BEGIN
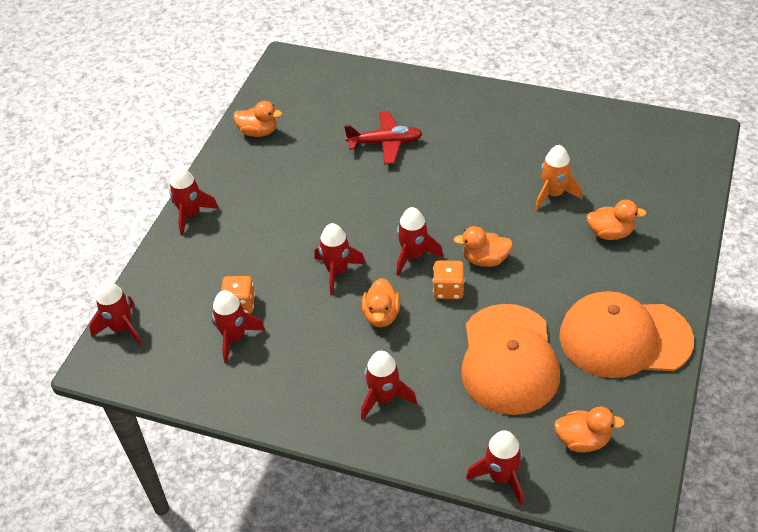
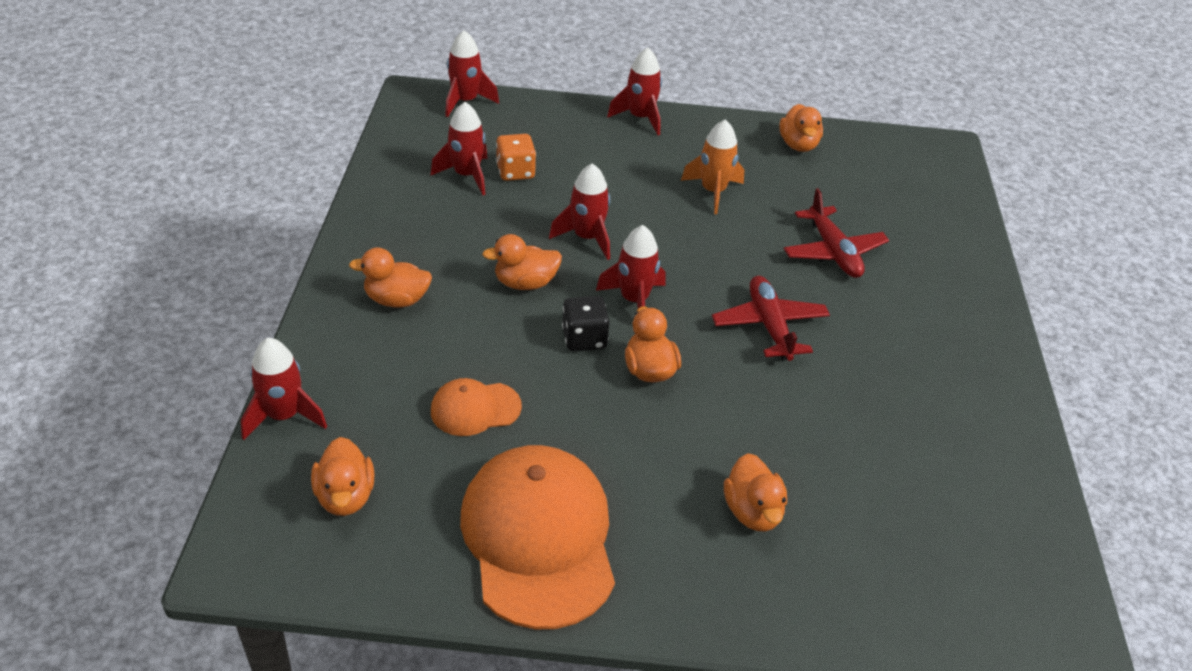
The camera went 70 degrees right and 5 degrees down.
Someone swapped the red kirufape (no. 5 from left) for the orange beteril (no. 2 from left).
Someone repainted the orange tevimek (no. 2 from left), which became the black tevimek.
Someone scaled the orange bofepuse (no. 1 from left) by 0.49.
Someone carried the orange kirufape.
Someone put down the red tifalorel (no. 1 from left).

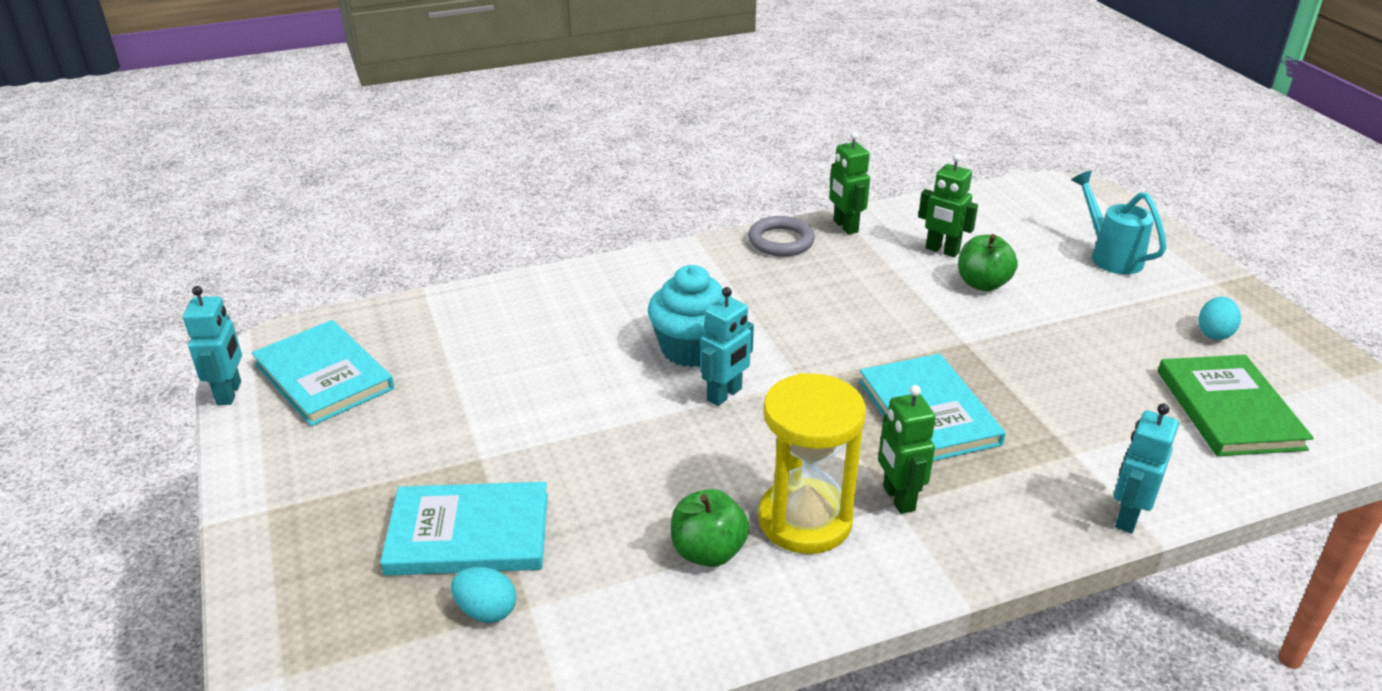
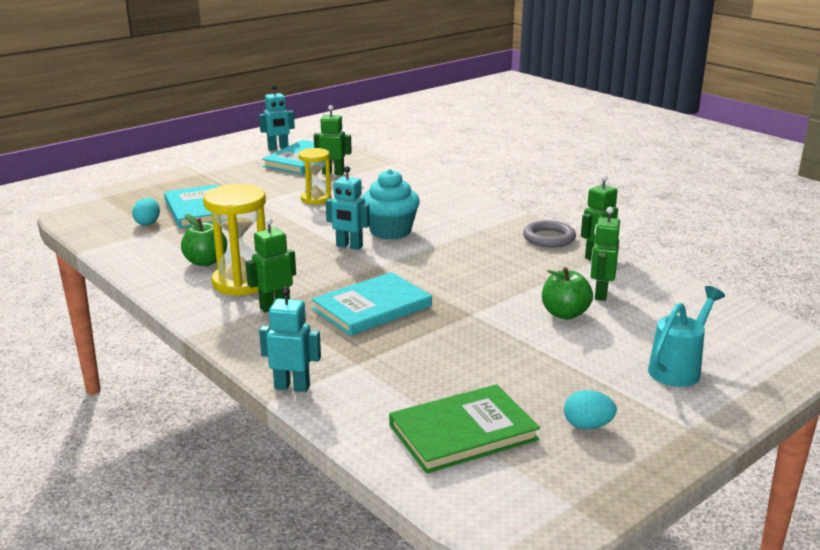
The camera went 70 degrees right and 10 degrees down.
Someone put down the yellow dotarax (no. 2 from left).
Someone put down the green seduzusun (no. 2 from left).

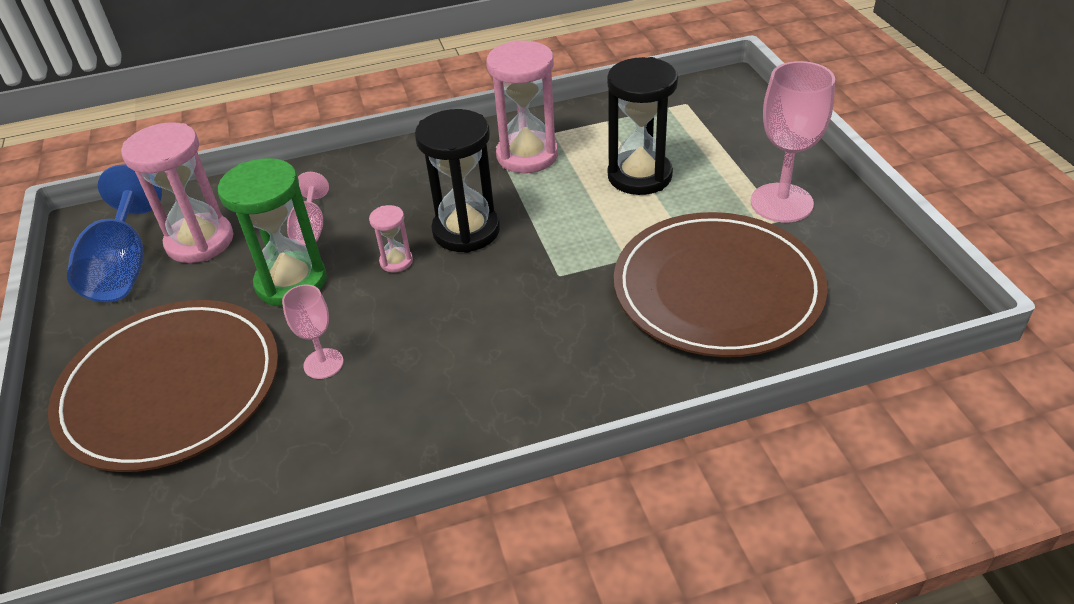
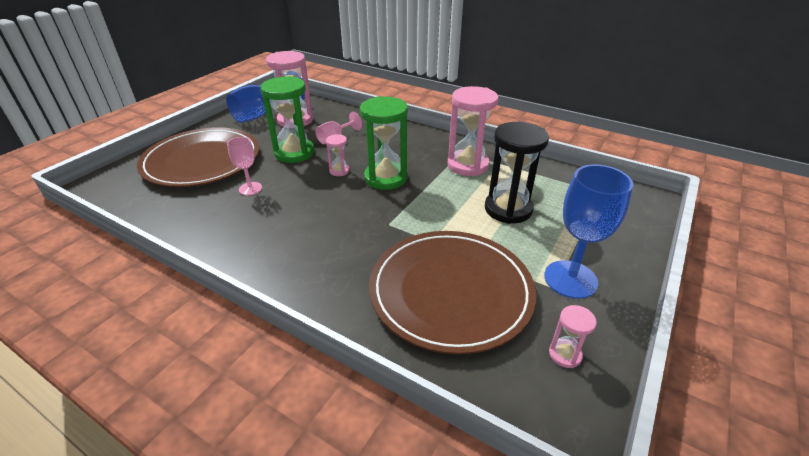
The camera went 45 degrees right and 5 degrees down.
Someone repainted the black dotarax (no. 1 from left), which became the green dotarax (no. 2 from left).
Someone repainted the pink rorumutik (no. 3 from left), which became the blue rorumutik (no. 2 from left).
Someone put down the pink dotarax (no. 4 from left).

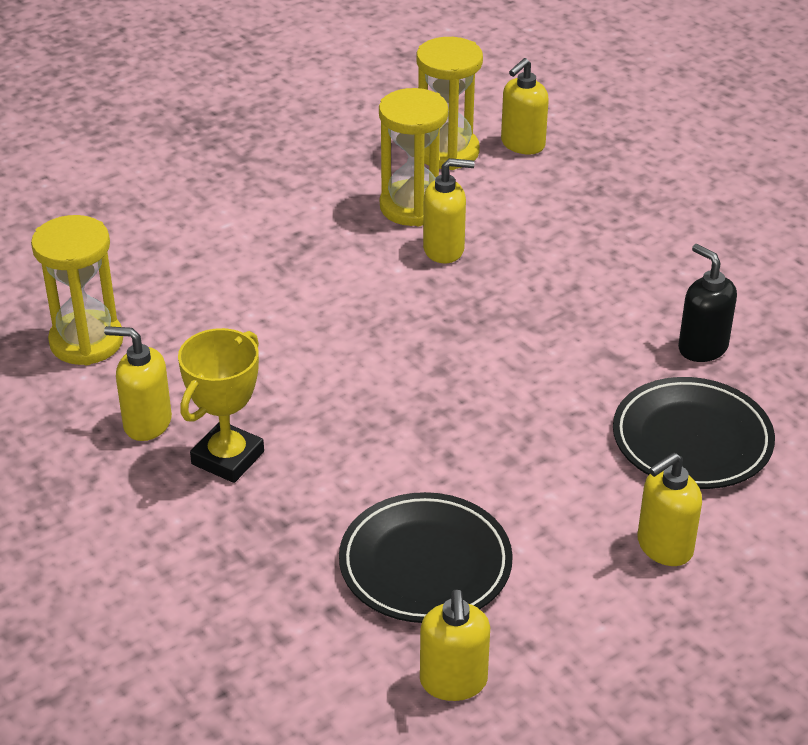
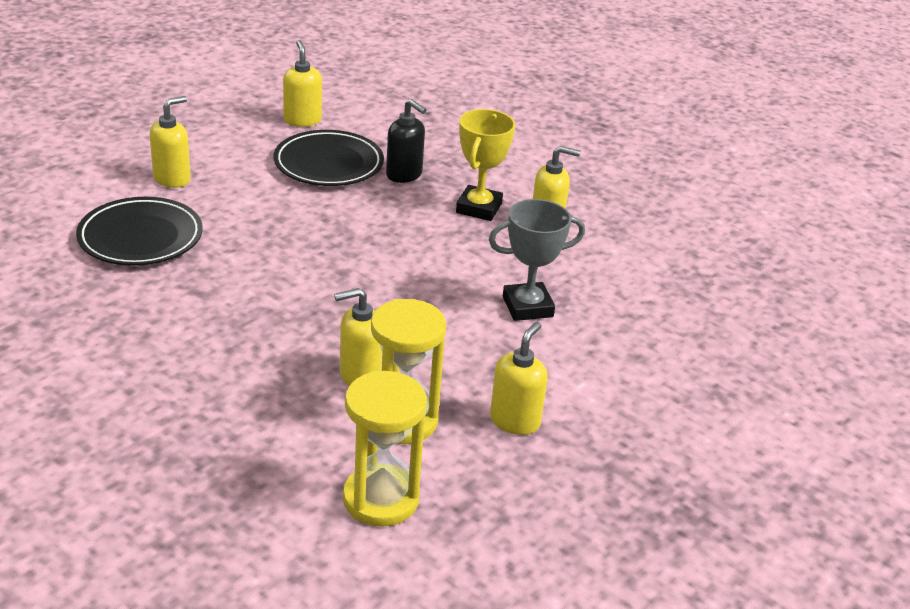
The camera went 165 degrees right and 5 degrees down.
Someone took away the yellow dotarax (no. 1 from left).
Someone carried the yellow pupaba (no. 4 from left).
Someone carried the black pupaba.
Someone put down the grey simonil.

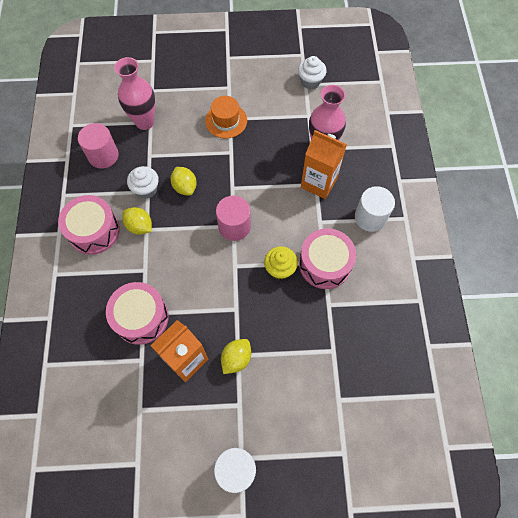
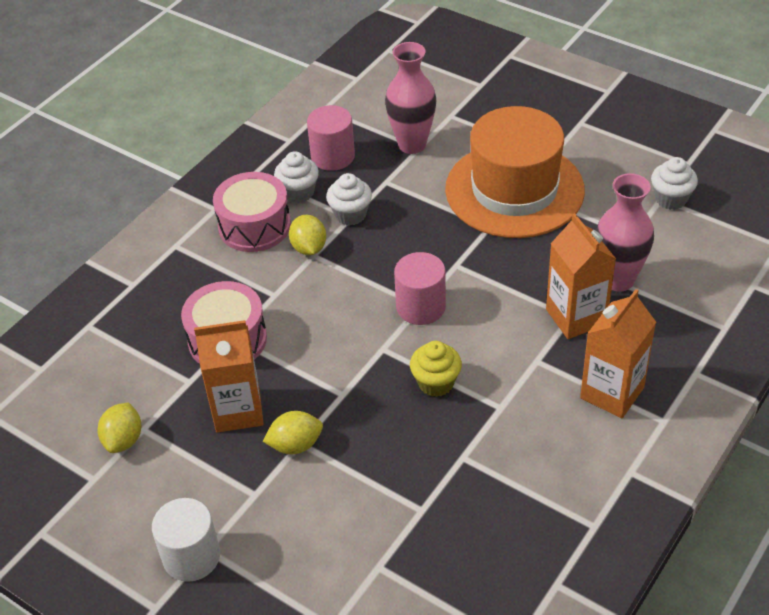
The camera went 40 degrees right and 20 degrees down.
Someone carried the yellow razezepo (no. 2 from left in the first image).
Someone scaled the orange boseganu by 2.12.
Someone took away the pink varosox (no. 3 from left).
Someone swapped the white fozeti (no. 2 from left) for the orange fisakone (no. 3 from left).
Someone put down the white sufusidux (no. 1 from left).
END
• Exercise goal: From the first line of the entries down to the line with "Someone carried the orange kirufape.", print each line exactly; omit any picture.

• Reply to the task:
The camera went 70 degrees right and 5 degrees down.
Someone swapped the red kirufape (no. 5 from left) for the orange beteril (no. 2 from left).
Someone repainted the orange tevimek (no. 2 from left), which became the black tevimek.
Someone scaled the orange bofepuse (no. 1 from left) by 0.49.
Someone carried the orange kirufape.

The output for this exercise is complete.